● Material provided:

************

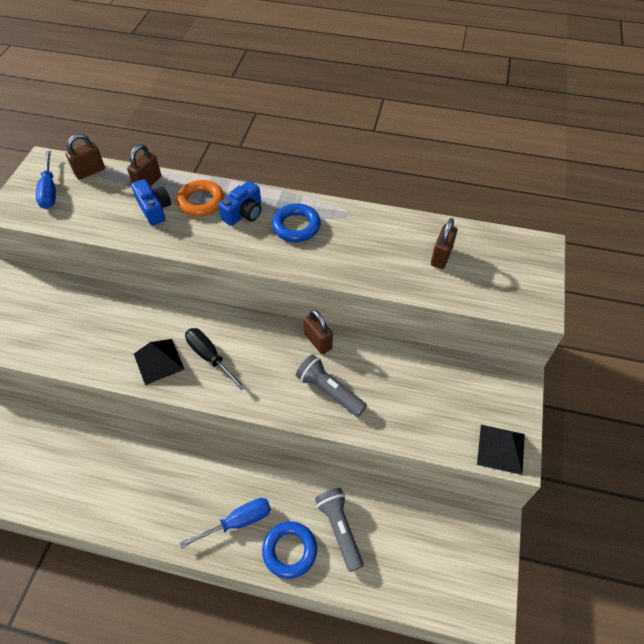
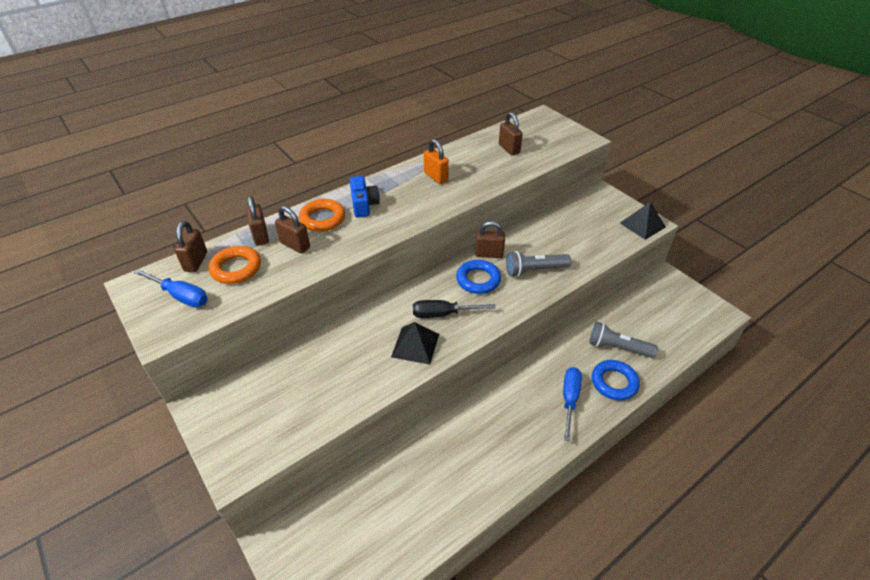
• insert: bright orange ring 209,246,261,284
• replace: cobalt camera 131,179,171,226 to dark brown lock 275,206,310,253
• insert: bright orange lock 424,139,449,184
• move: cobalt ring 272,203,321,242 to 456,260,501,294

************

● Exercise: The only thing to give is how many lines of the listing include the word "ring".

● Exercise solution: 2